**EXERCISE AIM**: Return all lines below containing the word "bulb".

(Coordinate-based change listings)
+-------+
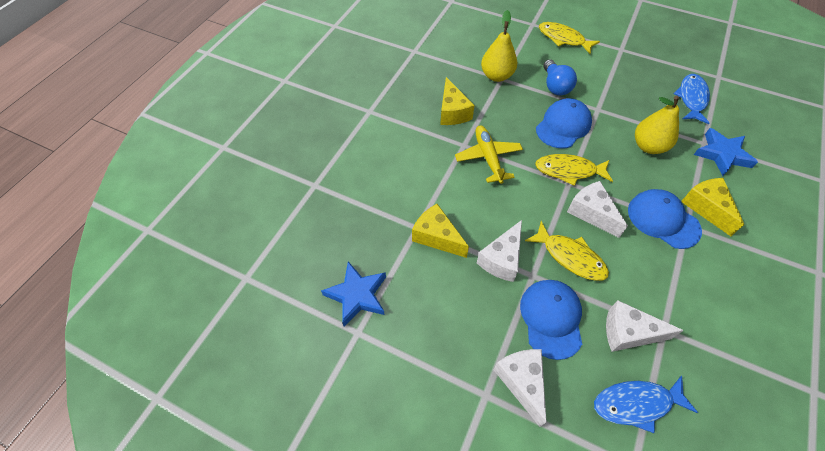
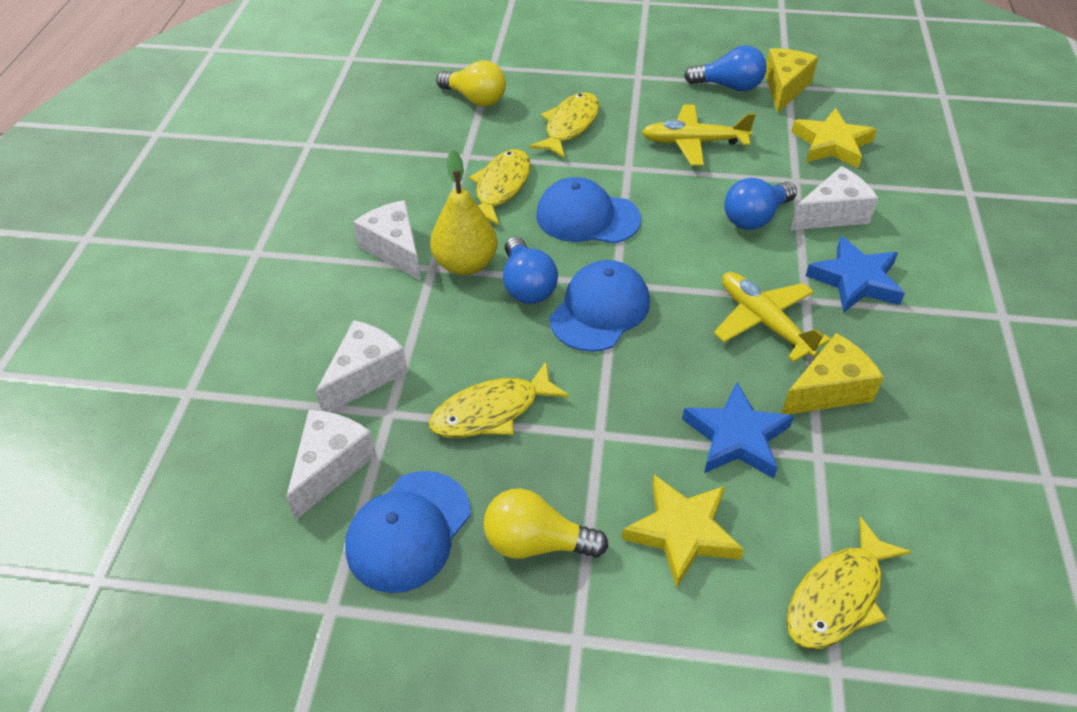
blue fish: 2 -> 0
blue light bulb: 1 -> 3
yellow cheese: 3 -> 2
yellow fish: 3 -> 4
yellow light bulb: 0 -> 2
yellow pear: 2 -> 1
yellow plane: 1 -> 2
yellow star: 0 -> 2

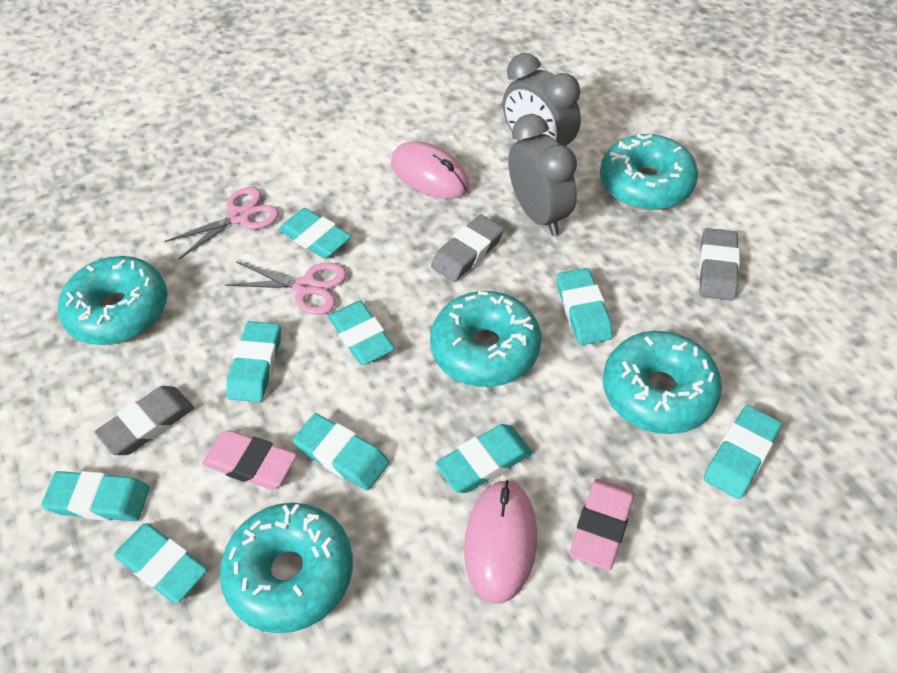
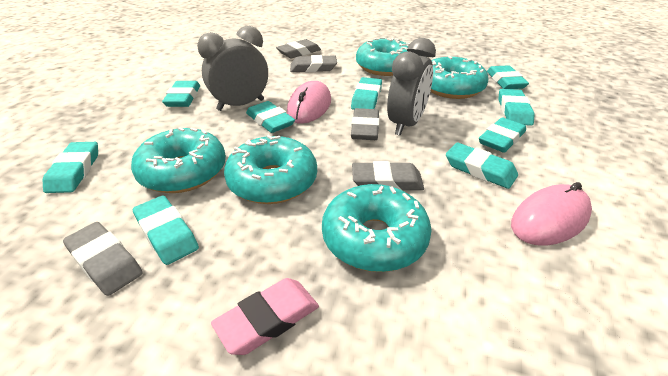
grey eraser: 3 -> 5
pink eraser: 2 -> 1
pink scissors: 2 -> 0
+-------+
**RESULT BELOW**:
blue light bulb: 1 -> 3
yellow light bulb: 0 -> 2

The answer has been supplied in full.